Directions – Search the data below for the word "jaune" and report how many lines contain it, with no added words.

Data supplied –
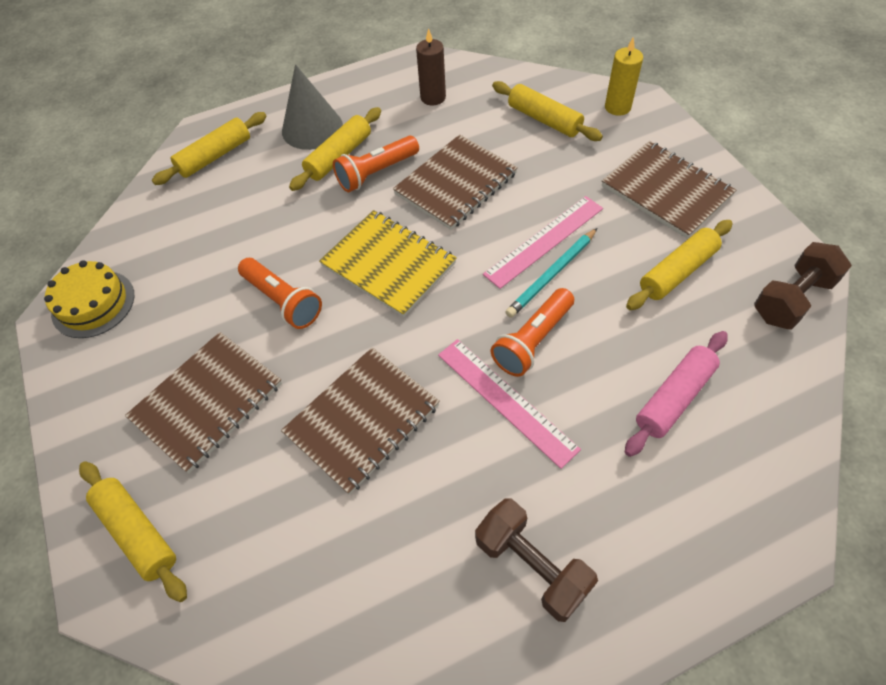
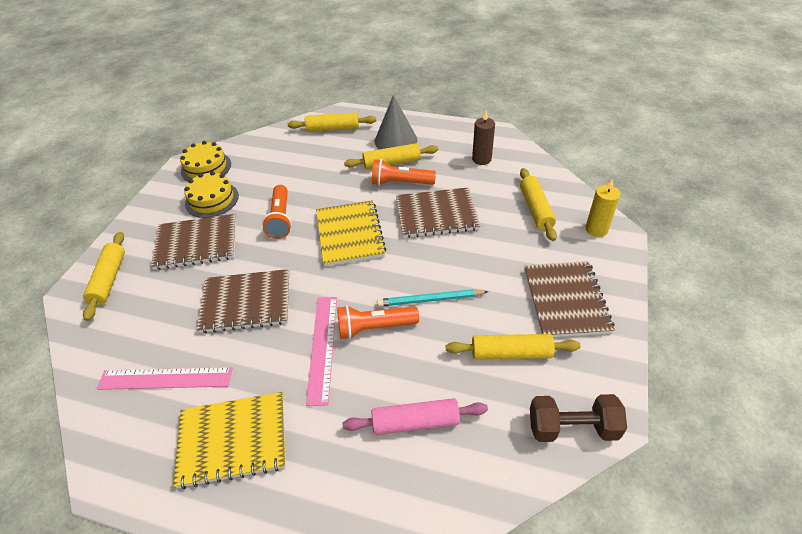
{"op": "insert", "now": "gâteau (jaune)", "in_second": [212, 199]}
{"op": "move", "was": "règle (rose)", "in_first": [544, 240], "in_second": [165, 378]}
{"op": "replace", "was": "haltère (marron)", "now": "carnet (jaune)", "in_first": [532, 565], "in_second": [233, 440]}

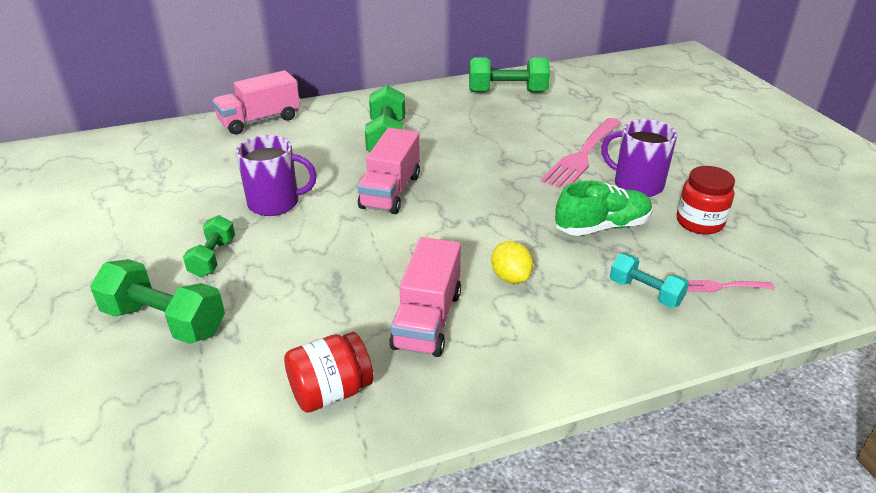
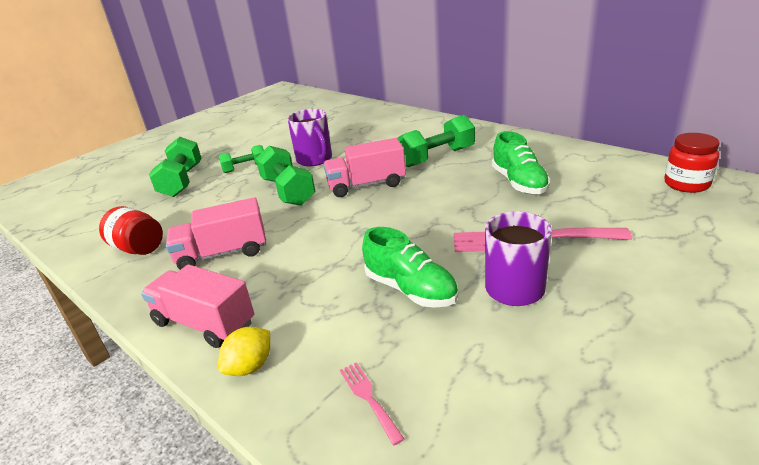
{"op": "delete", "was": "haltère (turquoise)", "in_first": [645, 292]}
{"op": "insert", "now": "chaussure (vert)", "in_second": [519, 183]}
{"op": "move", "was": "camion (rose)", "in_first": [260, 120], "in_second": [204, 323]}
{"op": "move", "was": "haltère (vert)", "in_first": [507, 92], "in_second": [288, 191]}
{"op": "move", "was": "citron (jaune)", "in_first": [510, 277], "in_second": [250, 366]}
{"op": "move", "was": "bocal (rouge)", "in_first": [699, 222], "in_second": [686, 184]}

Response to the task – 3